::: MATERIAL FOR THIS EXERCISE
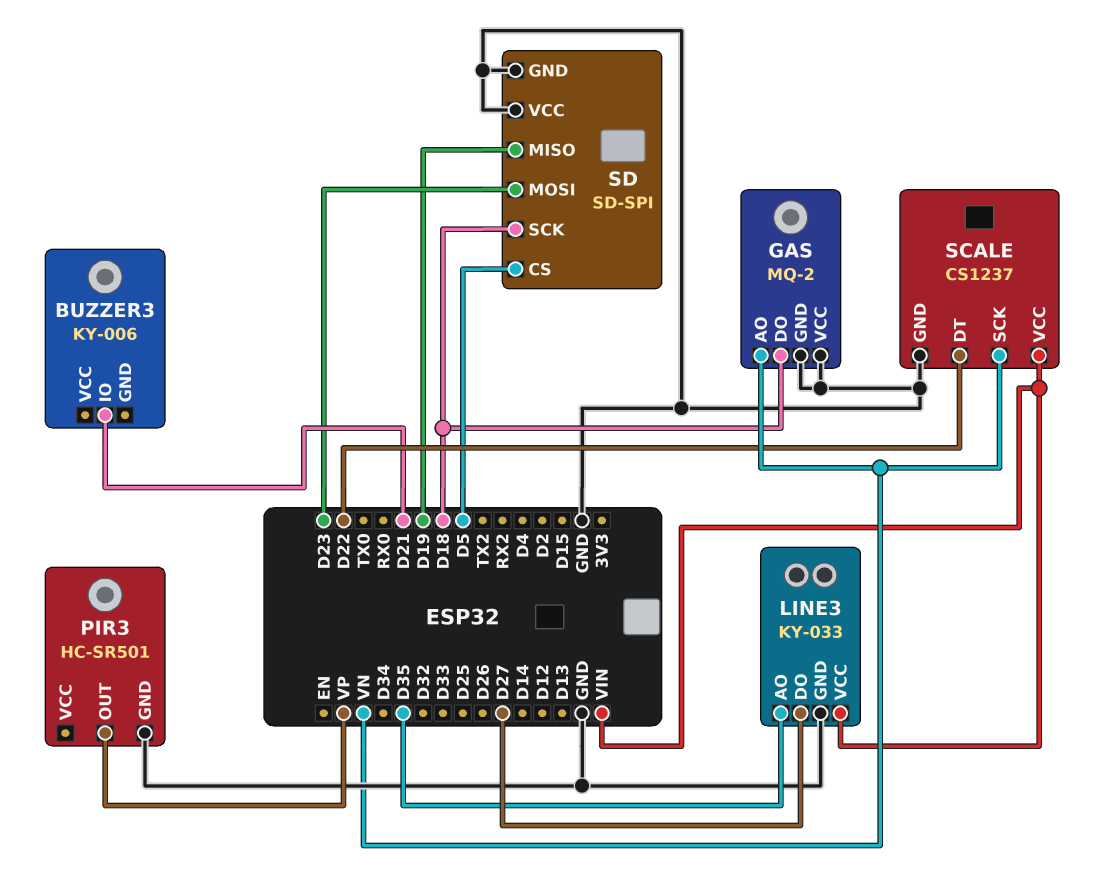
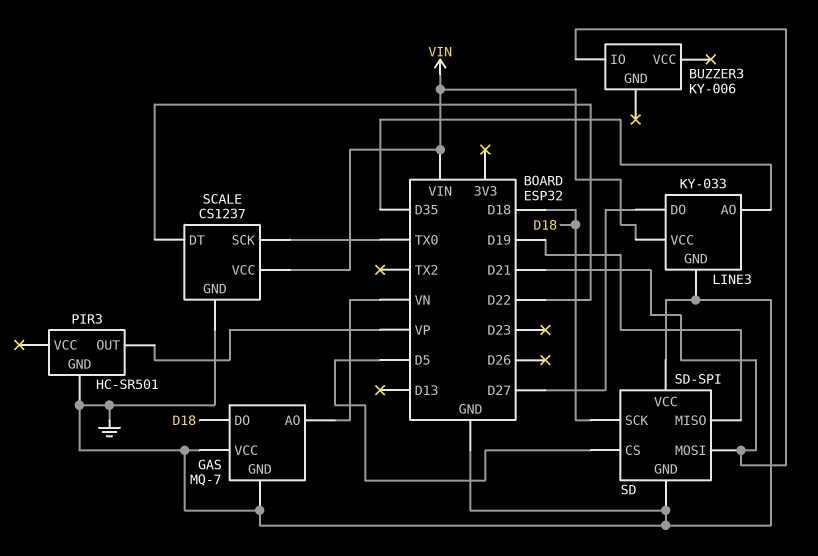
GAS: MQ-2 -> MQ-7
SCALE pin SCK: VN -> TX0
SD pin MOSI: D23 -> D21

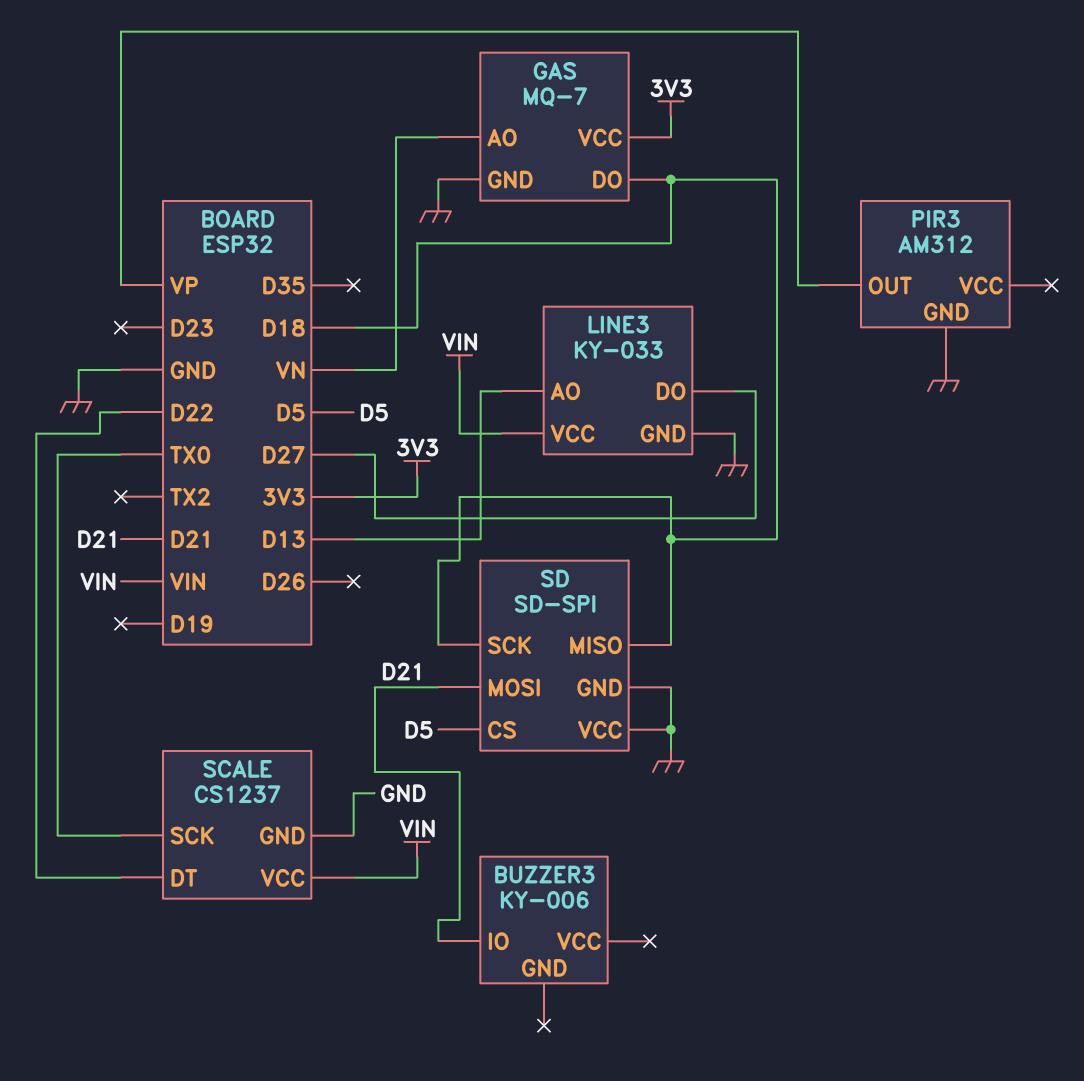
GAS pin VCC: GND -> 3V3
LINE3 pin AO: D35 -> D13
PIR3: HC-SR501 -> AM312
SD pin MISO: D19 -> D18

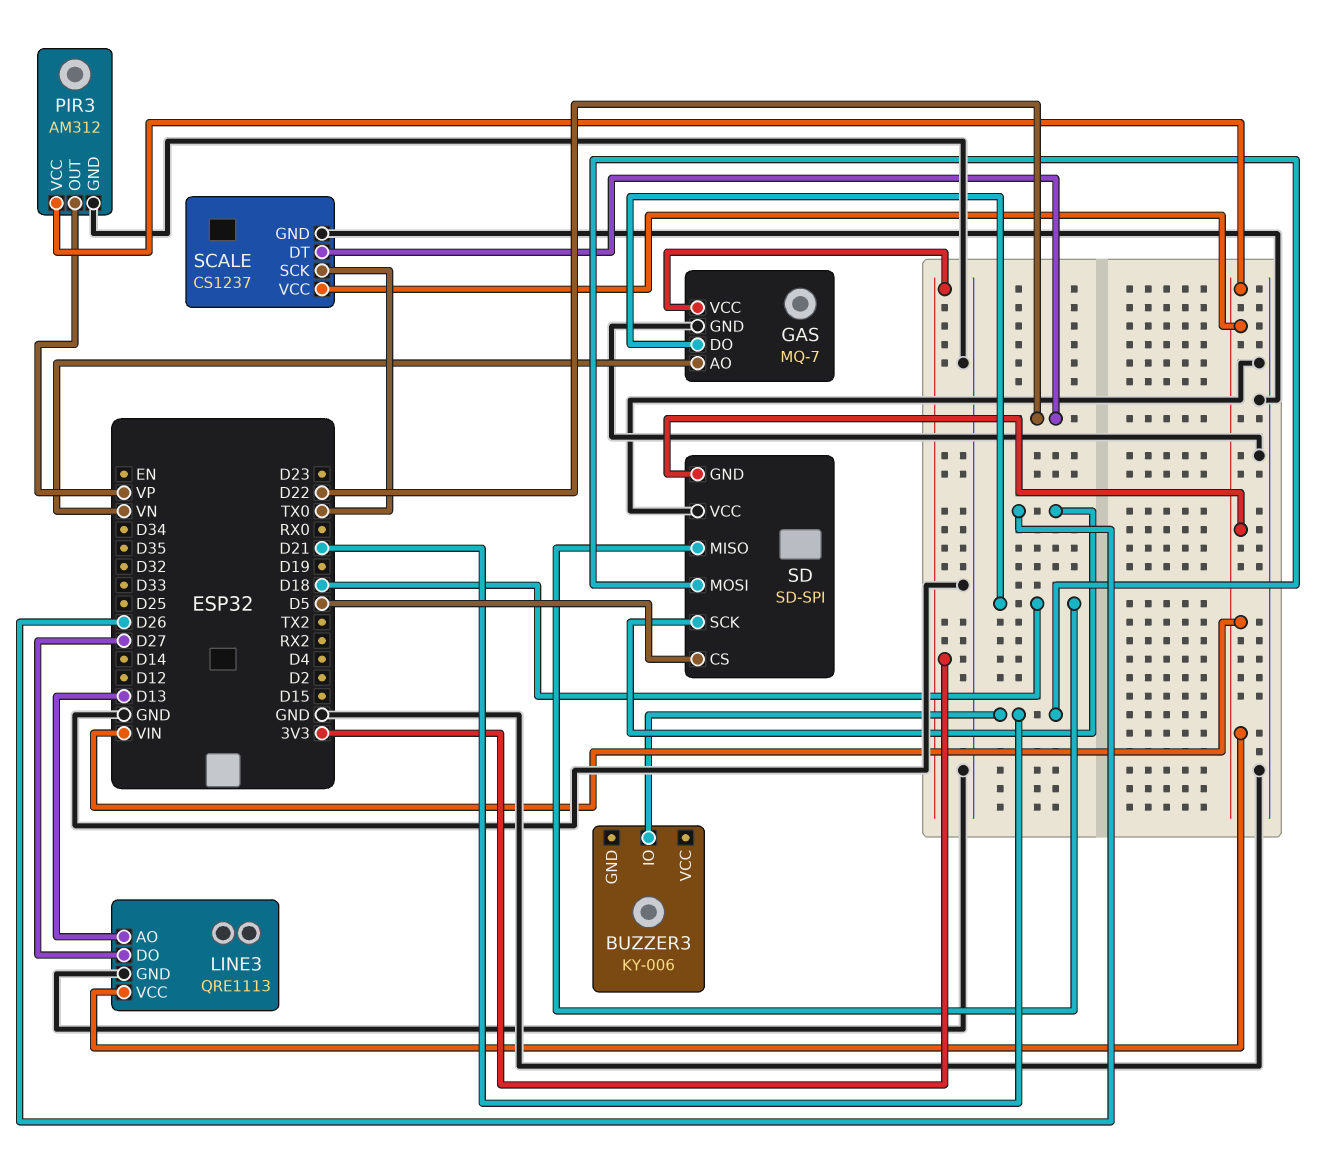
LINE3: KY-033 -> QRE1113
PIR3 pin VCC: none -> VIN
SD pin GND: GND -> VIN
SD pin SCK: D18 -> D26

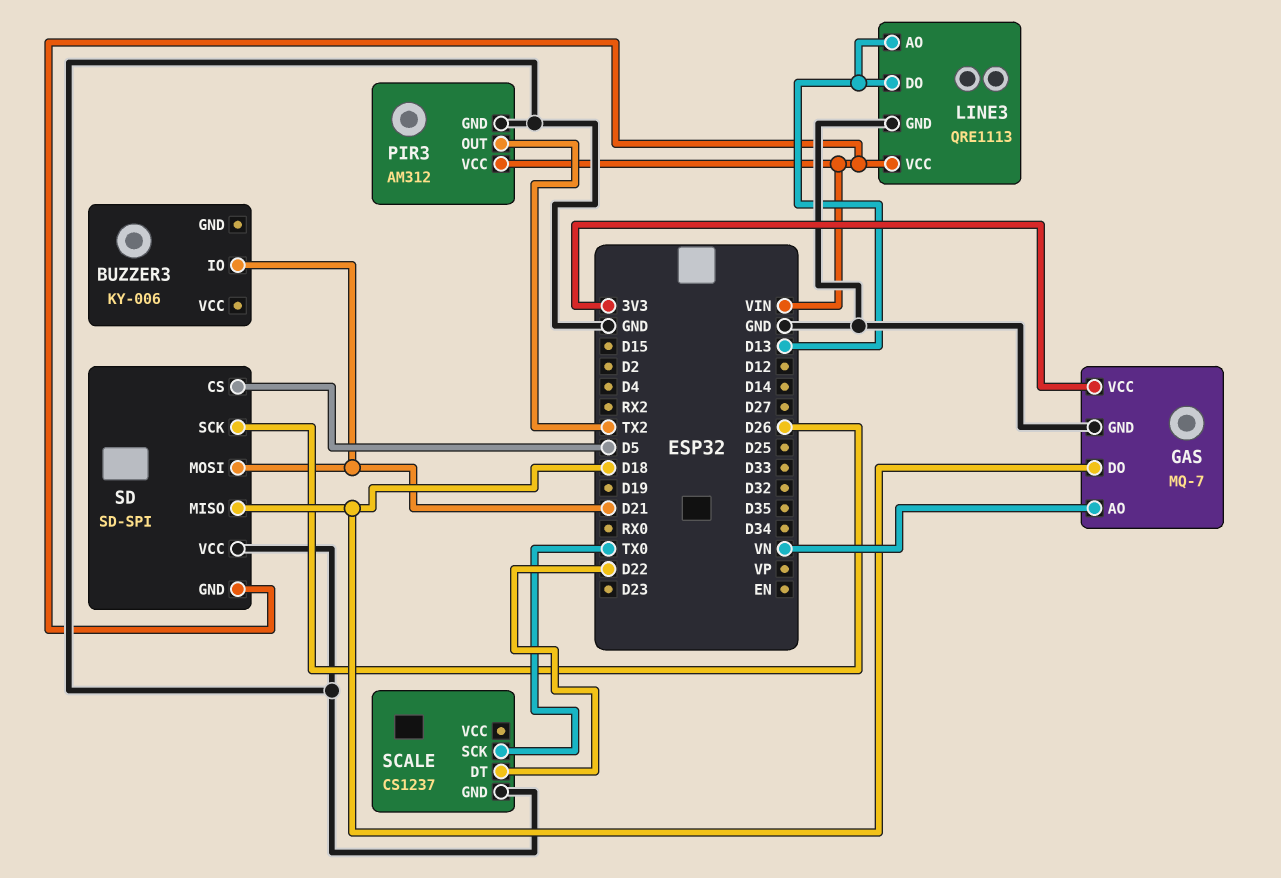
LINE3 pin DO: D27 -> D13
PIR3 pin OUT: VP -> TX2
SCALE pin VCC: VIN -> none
::::::
EXERCISE:
Starting at the line with "SD pin MISO: D19 -> D18", write out every line exactly through the final line of the records above, both included, and skip the pictures.

TASK OUTPUT:
SD pin MISO: D19 -> D18

LINE3: KY-033 -> QRE1113
PIR3 pin VCC: none -> VIN
SD pin GND: GND -> VIN
SD pin SCK: D18 -> D26

LINE3 pin DO: D27 -> D13
PIR3 pin OUT: VP -> TX2
SCALE pin VCC: VIN -> none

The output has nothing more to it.